Work task
Report each line from the records where the string "minus" turns up.

═══ Material provided

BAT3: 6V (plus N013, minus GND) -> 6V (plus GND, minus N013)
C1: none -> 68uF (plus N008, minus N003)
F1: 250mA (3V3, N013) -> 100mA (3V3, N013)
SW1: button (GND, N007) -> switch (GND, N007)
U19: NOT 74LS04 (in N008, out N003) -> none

══════
═══ Material provided

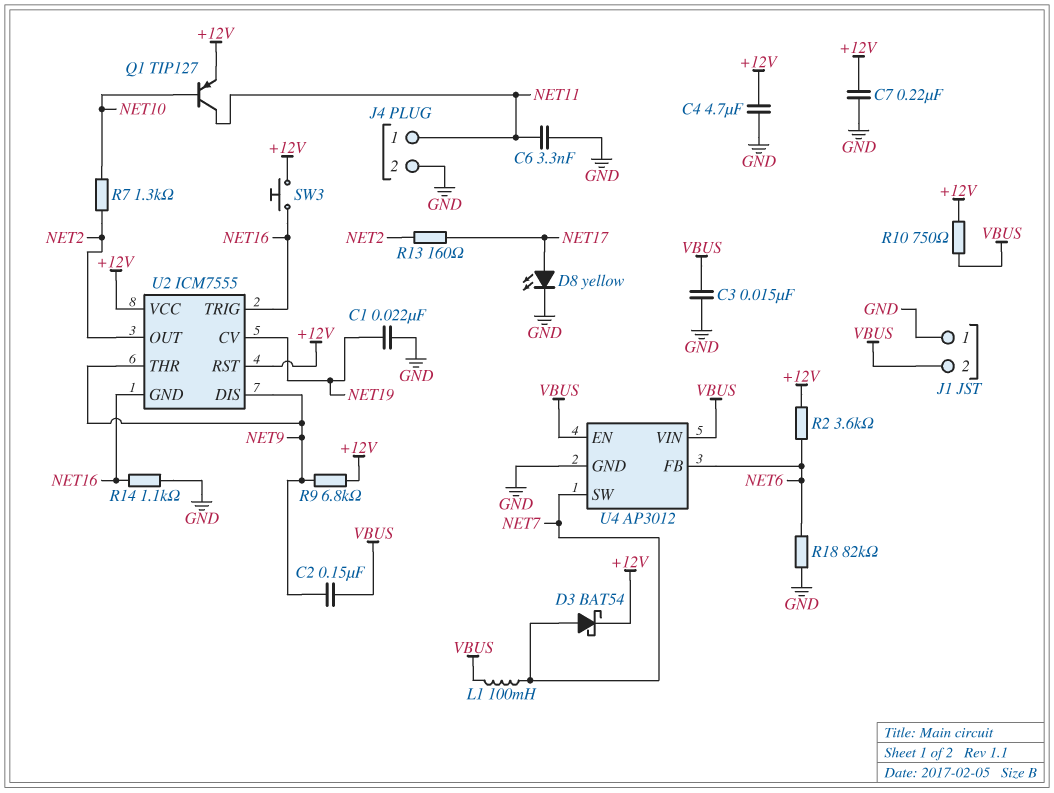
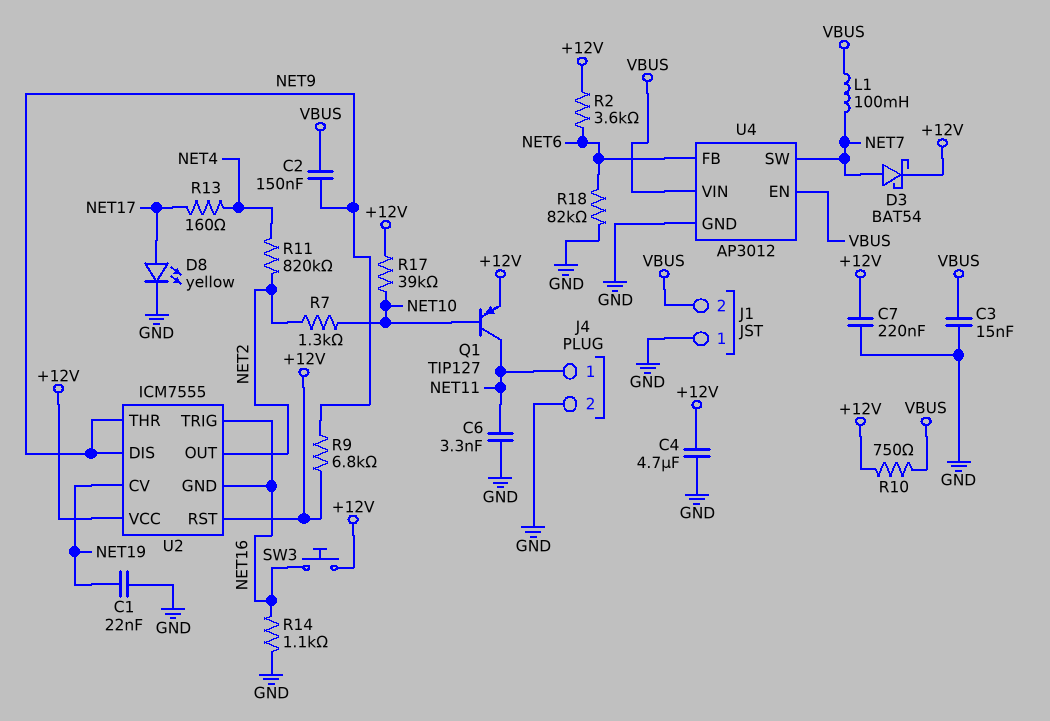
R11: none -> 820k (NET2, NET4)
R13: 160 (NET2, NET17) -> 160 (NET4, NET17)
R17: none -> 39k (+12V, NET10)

══════

Written answer
BAT3: 6V (plus N013, minus GND) -> 6V (plus GND, minus N013)
C1: none -> 68uF (plus N008, minus N003)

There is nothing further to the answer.